*WHAT THIS TASK INVOLVES*: Emit the line that holds "Someone took away the BlueTape at 250,191." and all lines following it through the end of the data, verbatim, and nothing else.

*SOURCE MATERIAL*:
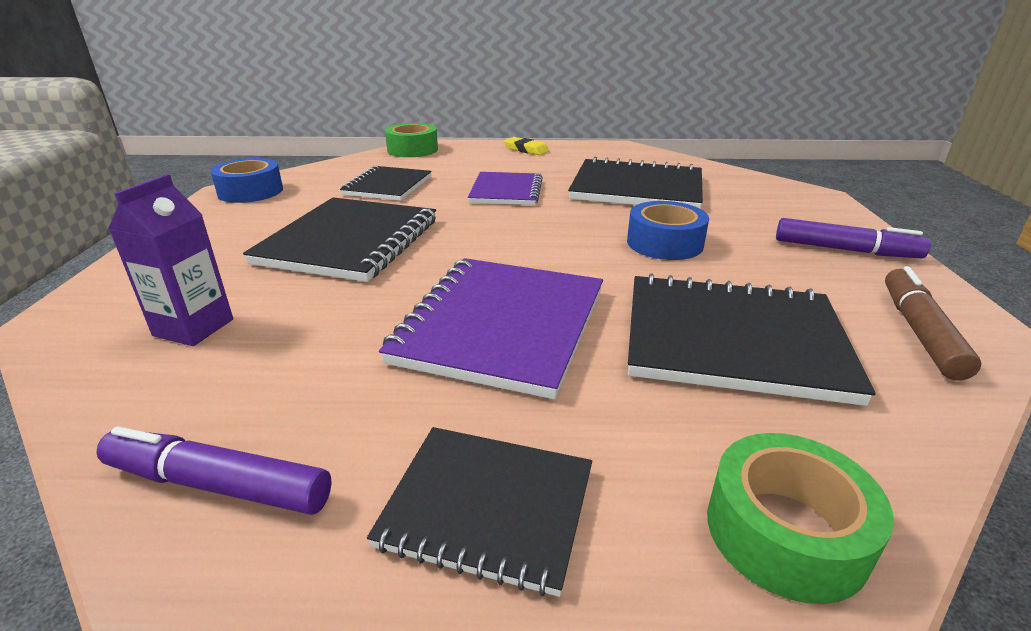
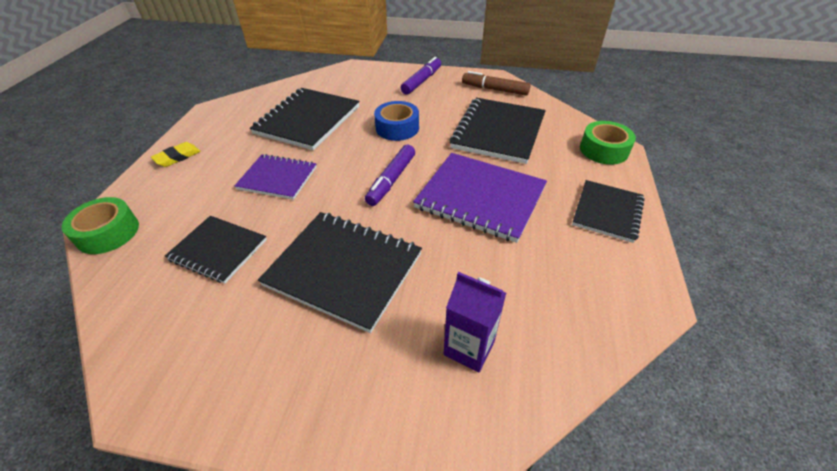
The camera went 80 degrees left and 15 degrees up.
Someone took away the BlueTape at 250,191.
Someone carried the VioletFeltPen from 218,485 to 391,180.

*YOUR RESPONSE*:
Someone took away the BlueTape at 250,191.
Someone carried the VioletFeltPen from 218,485 to 391,180.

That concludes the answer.